[Object change descriptions]
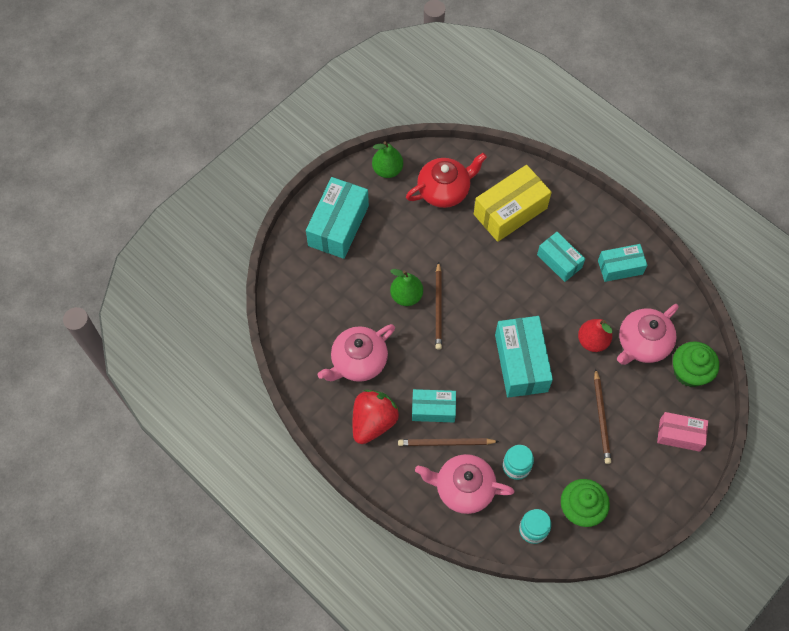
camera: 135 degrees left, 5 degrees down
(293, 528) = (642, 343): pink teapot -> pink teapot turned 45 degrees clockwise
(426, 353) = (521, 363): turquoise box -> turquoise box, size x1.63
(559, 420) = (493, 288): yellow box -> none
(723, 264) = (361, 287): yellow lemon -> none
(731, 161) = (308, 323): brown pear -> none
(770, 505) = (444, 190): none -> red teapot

...

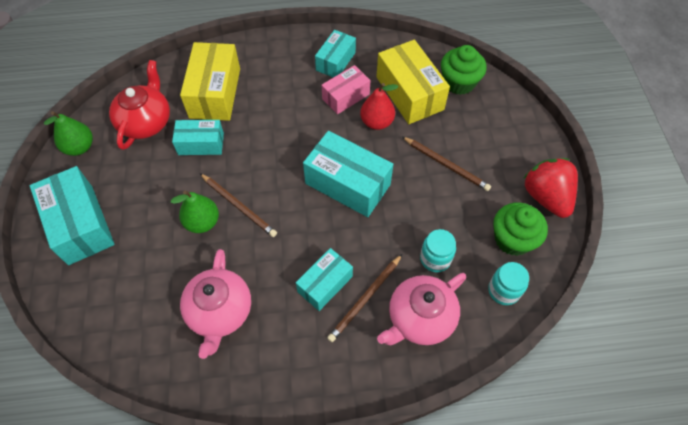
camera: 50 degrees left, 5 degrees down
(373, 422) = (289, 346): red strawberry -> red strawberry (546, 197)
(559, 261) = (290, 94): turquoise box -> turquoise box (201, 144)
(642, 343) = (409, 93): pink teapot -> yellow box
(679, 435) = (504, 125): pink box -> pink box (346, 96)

### WRITTEN TASK
Whenever a line in the entries above includes the word "teapot", pull that line out.

### REPLY TO THE EXERCISE
(293, 528) = (642, 343): pink teapot -> pink teapot turned 45 degrees clockwise
(770, 505) = (444, 190): none -> red teapot
(642, 343) = (409, 93): pink teapot -> yellow box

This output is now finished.